= WORK REQUEST =
Search through the entries for the word "black" and copy every line that has it.

= RECORD EXTRACTS =
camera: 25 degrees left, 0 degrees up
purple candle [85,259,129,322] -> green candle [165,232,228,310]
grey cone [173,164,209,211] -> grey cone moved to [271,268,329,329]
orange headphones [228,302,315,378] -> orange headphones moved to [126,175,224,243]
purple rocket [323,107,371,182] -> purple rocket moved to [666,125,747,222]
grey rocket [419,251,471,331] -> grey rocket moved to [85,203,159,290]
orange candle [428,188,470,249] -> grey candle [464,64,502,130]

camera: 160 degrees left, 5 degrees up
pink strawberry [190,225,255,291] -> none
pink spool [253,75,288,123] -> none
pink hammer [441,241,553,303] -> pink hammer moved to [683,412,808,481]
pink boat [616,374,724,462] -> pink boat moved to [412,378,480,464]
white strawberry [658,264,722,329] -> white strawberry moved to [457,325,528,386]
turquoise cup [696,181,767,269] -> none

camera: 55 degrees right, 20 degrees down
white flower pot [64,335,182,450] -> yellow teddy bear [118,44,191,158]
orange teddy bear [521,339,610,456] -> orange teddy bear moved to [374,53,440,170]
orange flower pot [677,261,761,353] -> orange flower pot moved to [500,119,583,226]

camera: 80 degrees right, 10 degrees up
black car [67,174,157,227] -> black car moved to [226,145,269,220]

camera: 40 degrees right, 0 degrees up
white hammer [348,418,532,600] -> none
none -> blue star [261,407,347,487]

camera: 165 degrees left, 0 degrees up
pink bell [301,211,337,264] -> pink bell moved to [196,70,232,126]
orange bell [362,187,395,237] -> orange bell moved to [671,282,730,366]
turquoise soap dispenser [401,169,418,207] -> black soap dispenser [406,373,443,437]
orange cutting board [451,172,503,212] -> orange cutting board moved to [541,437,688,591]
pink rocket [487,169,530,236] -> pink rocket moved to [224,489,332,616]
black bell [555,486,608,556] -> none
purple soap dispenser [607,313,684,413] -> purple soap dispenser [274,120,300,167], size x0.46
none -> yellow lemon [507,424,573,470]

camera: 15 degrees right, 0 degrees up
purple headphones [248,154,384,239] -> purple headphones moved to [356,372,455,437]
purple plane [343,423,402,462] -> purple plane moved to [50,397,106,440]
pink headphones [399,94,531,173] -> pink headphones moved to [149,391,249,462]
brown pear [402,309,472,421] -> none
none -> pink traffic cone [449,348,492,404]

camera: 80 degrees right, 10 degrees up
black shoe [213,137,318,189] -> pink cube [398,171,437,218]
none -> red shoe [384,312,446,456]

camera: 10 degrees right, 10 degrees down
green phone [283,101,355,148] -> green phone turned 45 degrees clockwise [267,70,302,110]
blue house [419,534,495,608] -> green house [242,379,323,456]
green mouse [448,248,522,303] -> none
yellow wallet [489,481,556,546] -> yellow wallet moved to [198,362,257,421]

= ANSWER =
black car [67,174,157,227] -> black car moved to [226,145,269,220]
turquoise soap dispenser [401,169,418,207] -> black soap dispenser [406,373,443,437]
black bell [555,486,608,556] -> none
black shoe [213,137,318,189] -> pink cube [398,171,437,218]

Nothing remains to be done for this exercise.